═════ DATA FOR REVIEW ═════
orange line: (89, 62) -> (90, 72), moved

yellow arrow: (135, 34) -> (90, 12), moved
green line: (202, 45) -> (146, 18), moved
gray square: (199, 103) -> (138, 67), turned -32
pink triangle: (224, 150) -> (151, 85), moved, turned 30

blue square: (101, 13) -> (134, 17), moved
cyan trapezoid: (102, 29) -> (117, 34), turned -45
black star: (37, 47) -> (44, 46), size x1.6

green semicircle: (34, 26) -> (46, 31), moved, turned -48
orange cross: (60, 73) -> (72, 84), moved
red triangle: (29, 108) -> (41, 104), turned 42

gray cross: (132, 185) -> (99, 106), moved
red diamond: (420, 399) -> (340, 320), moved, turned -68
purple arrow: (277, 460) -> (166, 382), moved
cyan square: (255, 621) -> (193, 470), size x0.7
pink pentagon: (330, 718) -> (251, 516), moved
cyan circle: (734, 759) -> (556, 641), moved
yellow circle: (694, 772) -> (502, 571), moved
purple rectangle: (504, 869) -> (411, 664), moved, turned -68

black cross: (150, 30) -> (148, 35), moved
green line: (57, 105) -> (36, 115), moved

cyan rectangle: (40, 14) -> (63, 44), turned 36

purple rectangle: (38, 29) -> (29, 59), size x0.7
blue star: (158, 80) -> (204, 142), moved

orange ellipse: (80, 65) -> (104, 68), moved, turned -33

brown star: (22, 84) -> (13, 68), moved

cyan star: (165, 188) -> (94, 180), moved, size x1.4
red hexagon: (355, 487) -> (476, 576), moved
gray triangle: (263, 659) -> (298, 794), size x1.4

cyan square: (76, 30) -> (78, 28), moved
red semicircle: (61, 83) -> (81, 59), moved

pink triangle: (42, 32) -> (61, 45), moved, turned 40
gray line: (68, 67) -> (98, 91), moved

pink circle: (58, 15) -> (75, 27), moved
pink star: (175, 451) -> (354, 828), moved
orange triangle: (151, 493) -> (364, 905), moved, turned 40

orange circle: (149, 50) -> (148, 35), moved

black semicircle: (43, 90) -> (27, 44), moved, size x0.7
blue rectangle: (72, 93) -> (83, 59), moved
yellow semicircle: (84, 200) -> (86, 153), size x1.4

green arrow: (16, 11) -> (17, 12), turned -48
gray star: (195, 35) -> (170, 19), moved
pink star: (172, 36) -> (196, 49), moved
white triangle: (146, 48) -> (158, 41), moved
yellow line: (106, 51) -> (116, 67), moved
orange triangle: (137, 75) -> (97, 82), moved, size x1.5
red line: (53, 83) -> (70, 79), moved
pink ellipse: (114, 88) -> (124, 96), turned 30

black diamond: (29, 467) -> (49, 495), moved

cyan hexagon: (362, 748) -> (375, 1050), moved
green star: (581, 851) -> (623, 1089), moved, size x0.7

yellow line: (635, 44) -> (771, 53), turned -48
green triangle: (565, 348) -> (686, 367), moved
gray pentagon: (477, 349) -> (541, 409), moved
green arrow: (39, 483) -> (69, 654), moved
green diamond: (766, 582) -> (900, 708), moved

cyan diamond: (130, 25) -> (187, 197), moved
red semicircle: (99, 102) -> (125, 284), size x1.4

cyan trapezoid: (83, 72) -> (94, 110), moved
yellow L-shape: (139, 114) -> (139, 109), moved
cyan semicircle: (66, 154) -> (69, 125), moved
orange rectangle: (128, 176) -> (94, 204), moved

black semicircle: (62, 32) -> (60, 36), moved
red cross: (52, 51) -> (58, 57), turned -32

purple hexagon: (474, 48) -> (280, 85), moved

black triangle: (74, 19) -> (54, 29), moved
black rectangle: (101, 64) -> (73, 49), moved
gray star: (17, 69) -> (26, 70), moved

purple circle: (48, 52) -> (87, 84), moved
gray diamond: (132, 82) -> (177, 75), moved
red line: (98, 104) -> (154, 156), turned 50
═════
| WORK INSTRUCTIONS |
In the listing above, the lines from the one containing "gray pentagon: (477, 349)" through the one containing "red semicircle: (99, 102)" must be set down exactly, with no other lines.

| TASK ANSWER |
gray pentagon: (477, 349) -> (541, 409), moved
green arrow: (39, 483) -> (69, 654), moved
green diamond: (766, 582) -> (900, 708), moved

cyan diamond: (130, 25) -> (187, 197), moved
red semicircle: (99, 102) -> (125, 284), size x1.4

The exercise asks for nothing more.